● EXERCISE: The required output is the stretch from the line containing "R1: 4.7k (AGND, RESET) -> 22k (AGND, RESET)" through the line containing "SW1: switch (RESET, VIN)" in the records below, unaltered and with no pictures.

Change detection data
Start of Block
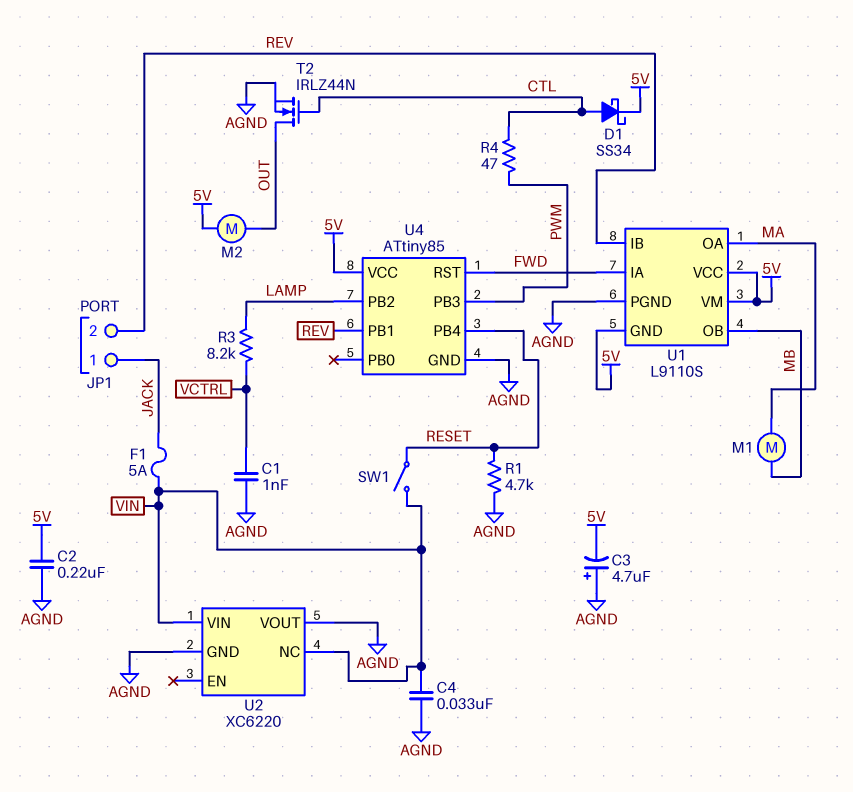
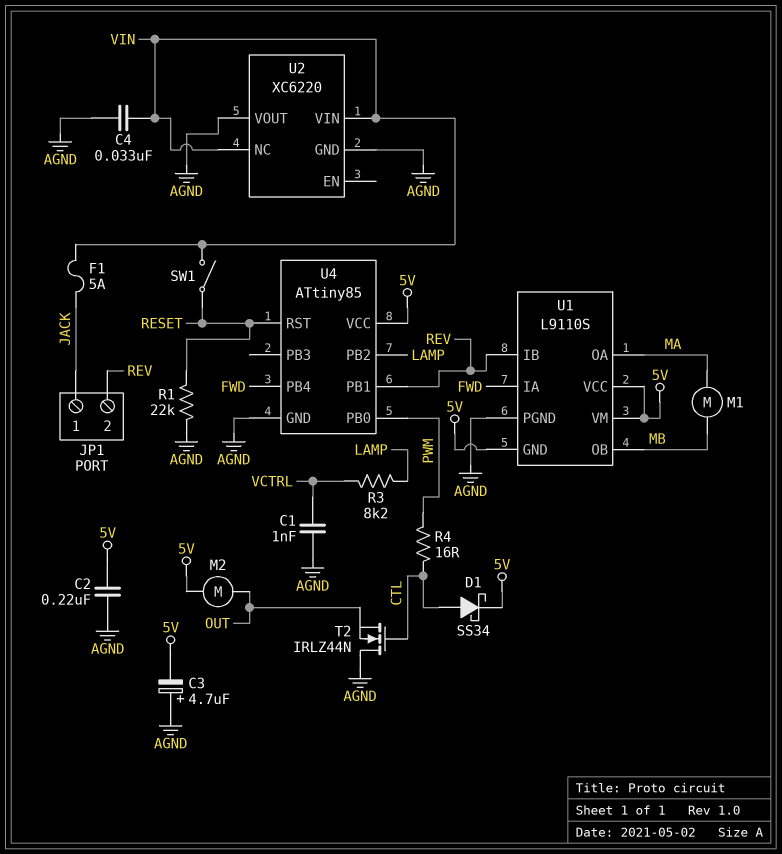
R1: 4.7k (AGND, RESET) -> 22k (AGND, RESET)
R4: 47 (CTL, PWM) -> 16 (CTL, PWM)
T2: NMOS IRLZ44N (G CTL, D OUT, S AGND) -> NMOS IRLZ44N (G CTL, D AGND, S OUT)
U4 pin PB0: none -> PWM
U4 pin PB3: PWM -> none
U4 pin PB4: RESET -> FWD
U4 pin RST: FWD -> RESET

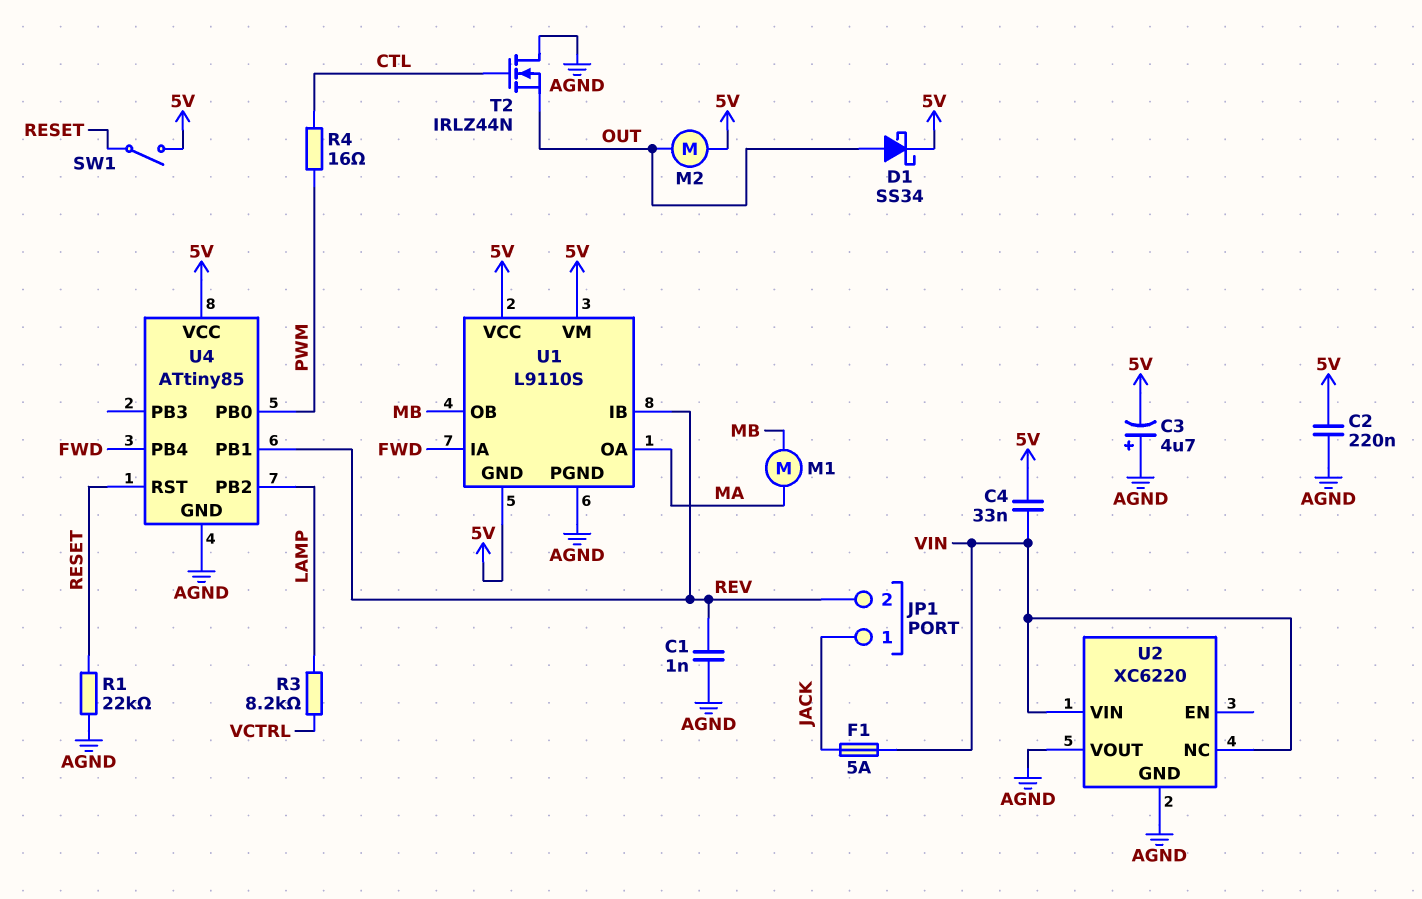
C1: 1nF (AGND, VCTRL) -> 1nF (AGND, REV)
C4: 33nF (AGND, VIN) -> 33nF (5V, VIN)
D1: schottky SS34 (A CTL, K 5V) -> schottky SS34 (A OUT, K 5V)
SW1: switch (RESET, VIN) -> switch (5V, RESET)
End of Block
Start of Block
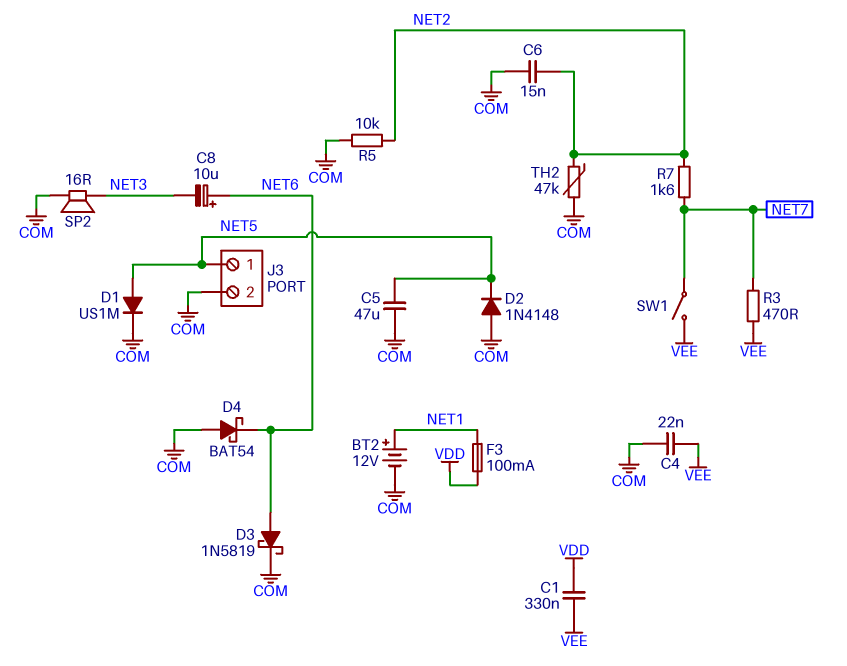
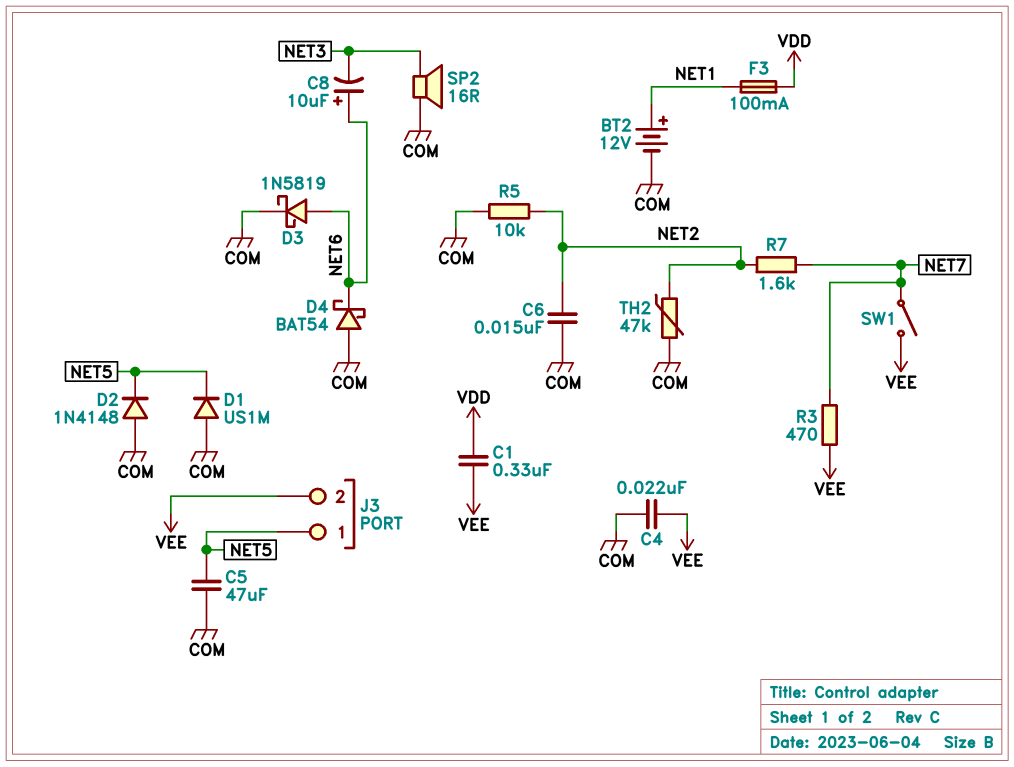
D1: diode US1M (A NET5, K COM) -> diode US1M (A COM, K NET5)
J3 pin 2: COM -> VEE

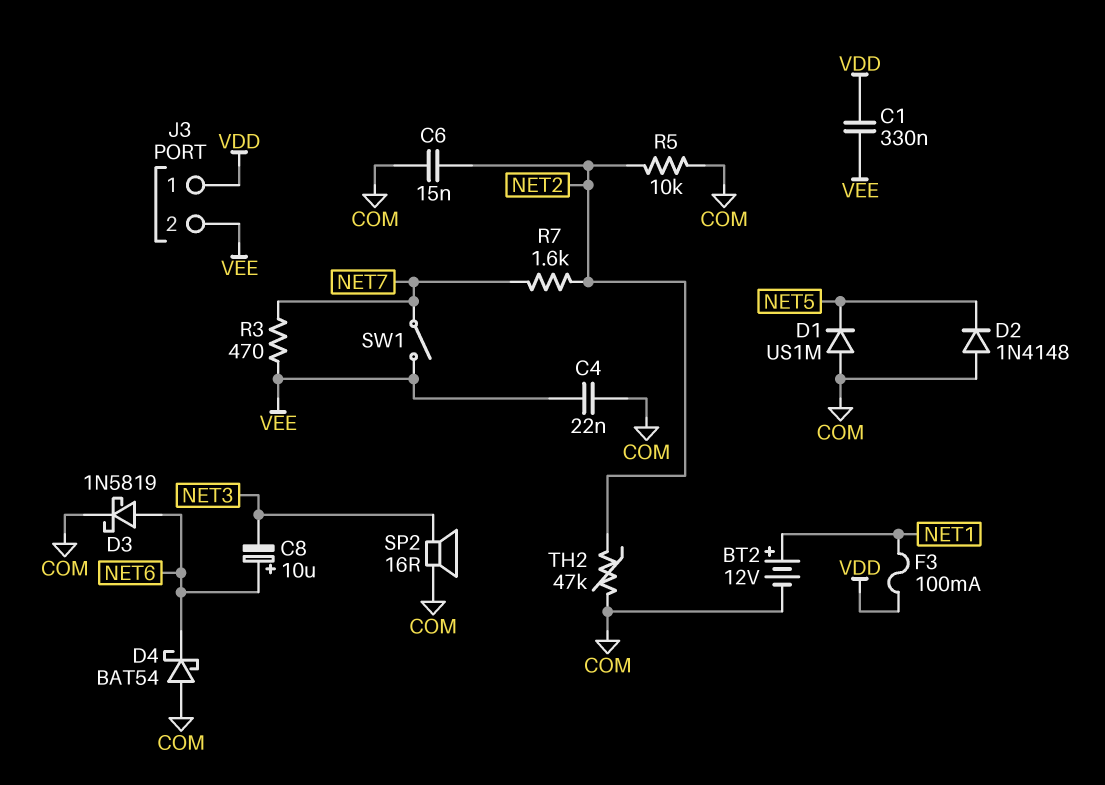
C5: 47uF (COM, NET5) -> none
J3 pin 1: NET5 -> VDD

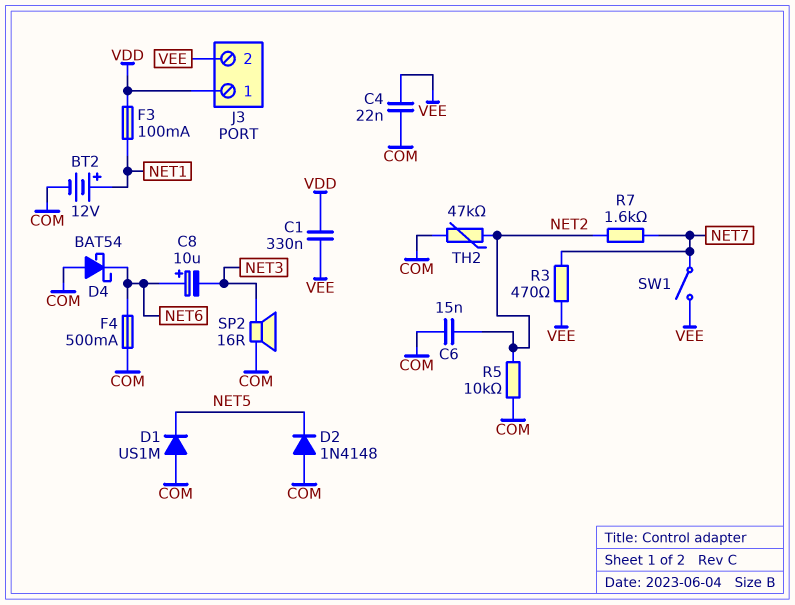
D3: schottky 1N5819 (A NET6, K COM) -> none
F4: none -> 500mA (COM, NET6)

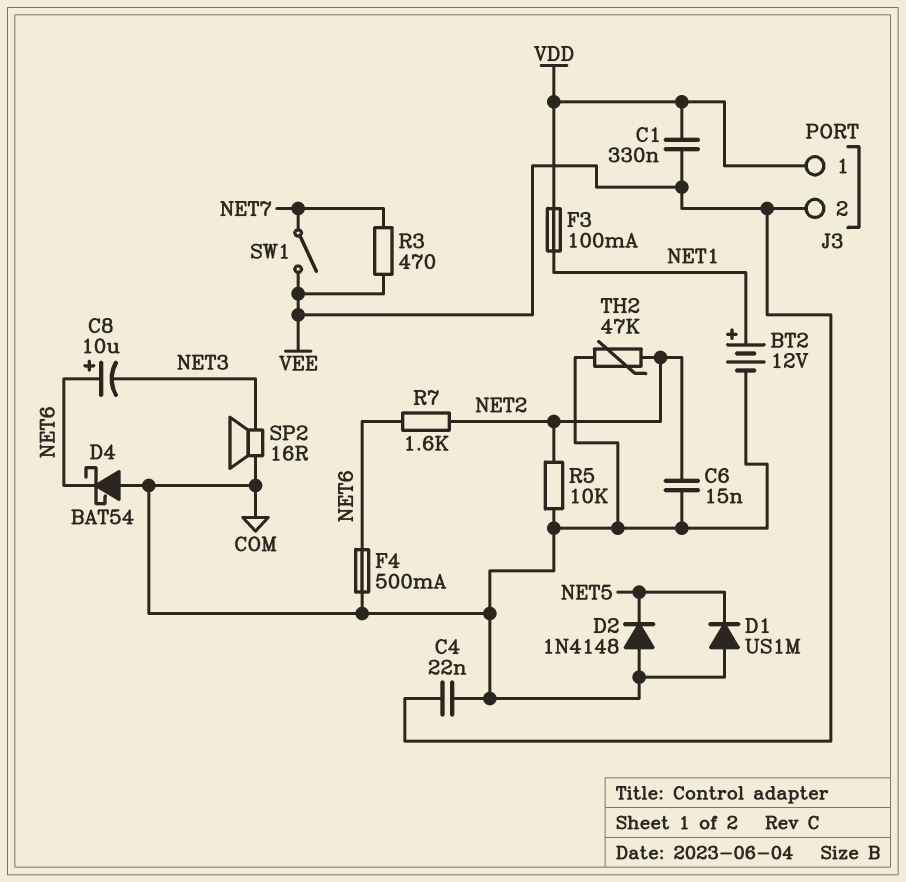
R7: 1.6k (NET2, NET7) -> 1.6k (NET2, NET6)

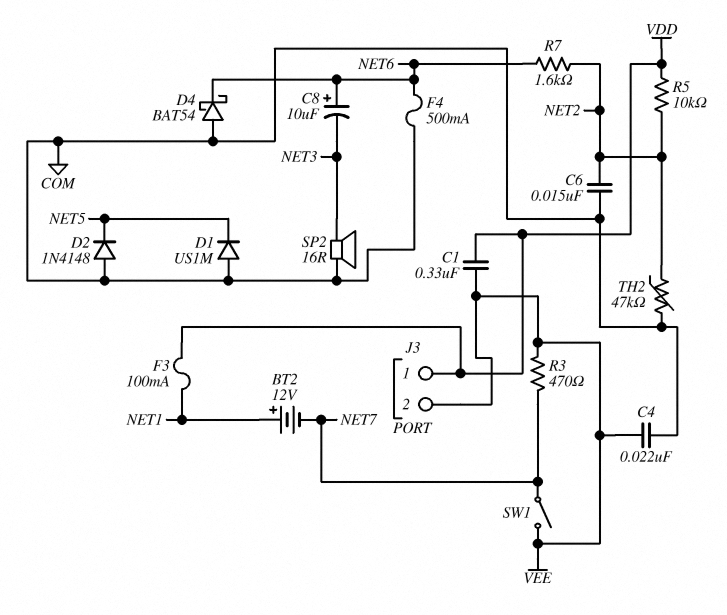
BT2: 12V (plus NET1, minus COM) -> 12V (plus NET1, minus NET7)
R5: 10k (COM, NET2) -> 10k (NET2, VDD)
End of Block
● RESPONSE:
R1: 4.7k (AGND, RESET) -> 22k (AGND, RESET)
R4: 47 (CTL, PWM) -> 16 (CTL, PWM)
T2: NMOS IRLZ44N (G CTL, D OUT, S AGND) -> NMOS IRLZ44N (G CTL, D AGND, S OUT)
U4 pin PB0: none -> PWM
U4 pin PB3: PWM -> none
U4 pin PB4: RESET -> FWD
U4 pin RST: FWD -> RESET

C1: 1nF (AGND, VCTRL) -> 1nF (AGND, REV)
C4: 33nF (AGND, VIN) -> 33nF (5V, VIN)
D1: schottky SS34 (A CTL, K 5V) -> schottky SS34 (A OUT, K 5V)
SW1: switch (RESET, VIN) -> switch (5V, RESET)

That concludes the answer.